# [What you should do]
Everything in the records below goes into the copy exactly, except the pictures.

# [Given records]

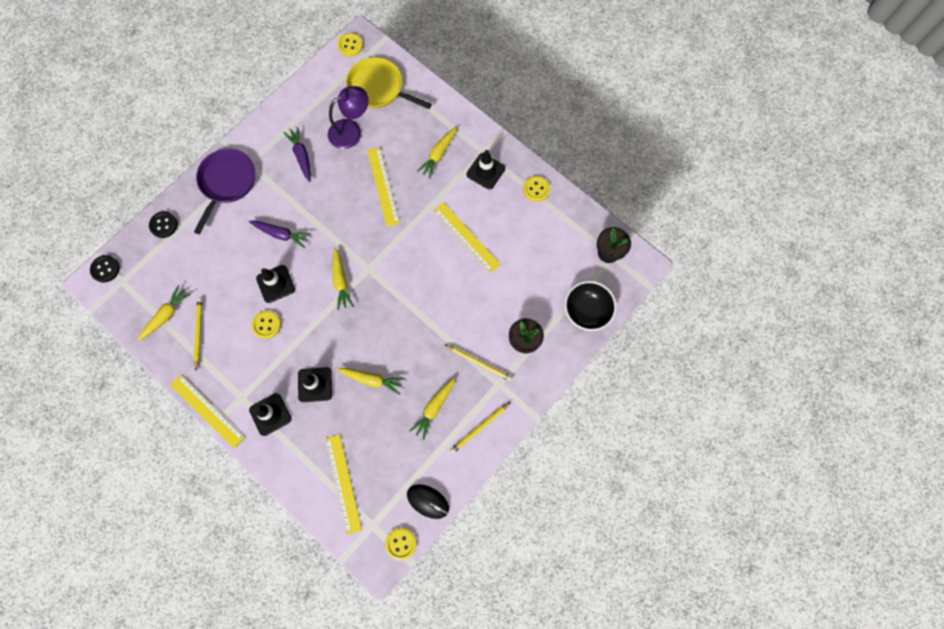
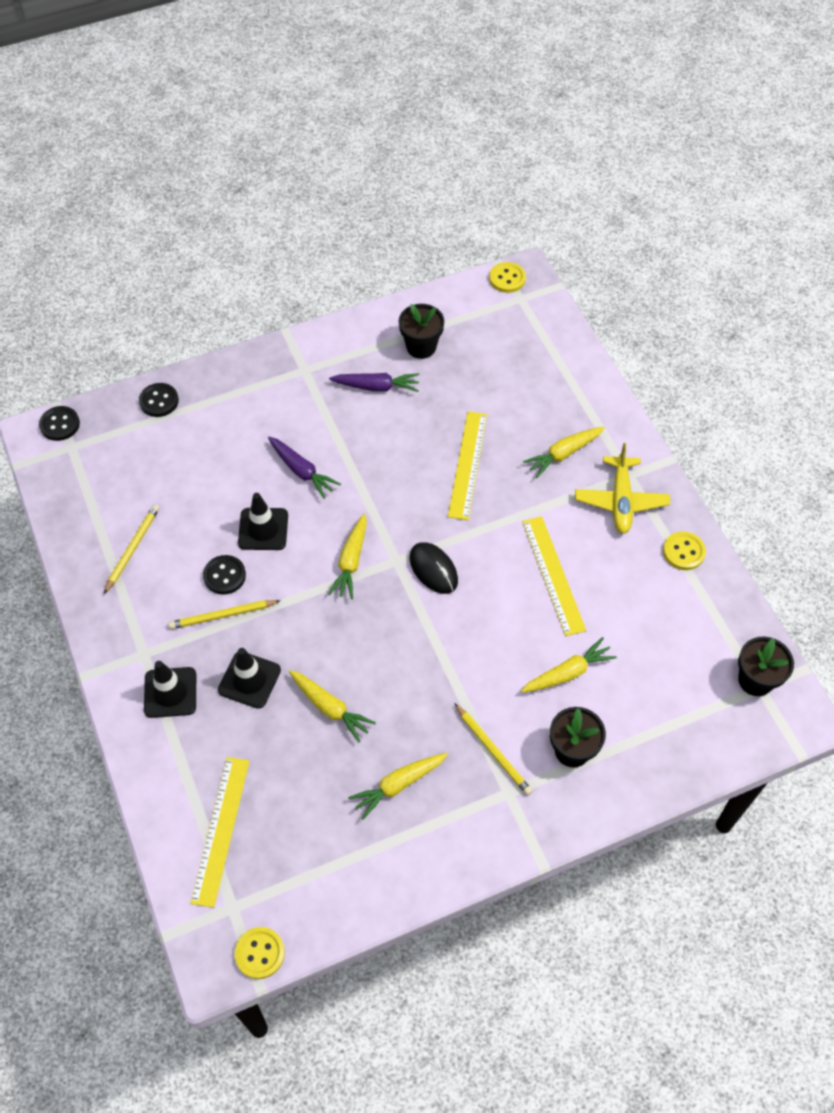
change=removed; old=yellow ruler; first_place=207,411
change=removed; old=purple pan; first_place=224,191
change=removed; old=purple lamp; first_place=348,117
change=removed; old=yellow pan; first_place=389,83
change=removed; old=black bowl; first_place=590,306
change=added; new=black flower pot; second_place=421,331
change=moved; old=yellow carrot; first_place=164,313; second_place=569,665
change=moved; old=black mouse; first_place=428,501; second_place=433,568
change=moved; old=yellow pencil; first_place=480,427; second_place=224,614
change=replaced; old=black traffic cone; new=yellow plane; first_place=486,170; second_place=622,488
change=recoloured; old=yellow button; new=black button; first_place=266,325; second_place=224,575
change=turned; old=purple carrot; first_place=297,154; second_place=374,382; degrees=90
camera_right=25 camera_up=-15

# [Final answer]
change=removed; old=yellow ruler; first_place=207,411
change=removed; old=purple pan; first_place=224,191
change=removed; old=purple lamp; first_place=348,117
change=removed; old=yellow pan; first_place=389,83
change=removed; old=black bowl; first_place=590,306
change=added; new=black flower pot; second_place=421,331
change=moved; old=yellow carrot; first_place=164,313; second_place=569,665
change=moved; old=black mouse; first_place=428,501; second_place=433,568
change=moved; old=yellow pencil; first_place=480,427; second_place=224,614
change=replaced; old=black traffic cone; new=yellow plane; first_place=486,170; second_place=622,488
change=recoloured; old=yellow button; new=black button; first_place=266,325; second_place=224,575
change=turned; old=purple carrot; first_place=297,154; second_place=374,382; degrees=90
camera_right=25 camera_up=-15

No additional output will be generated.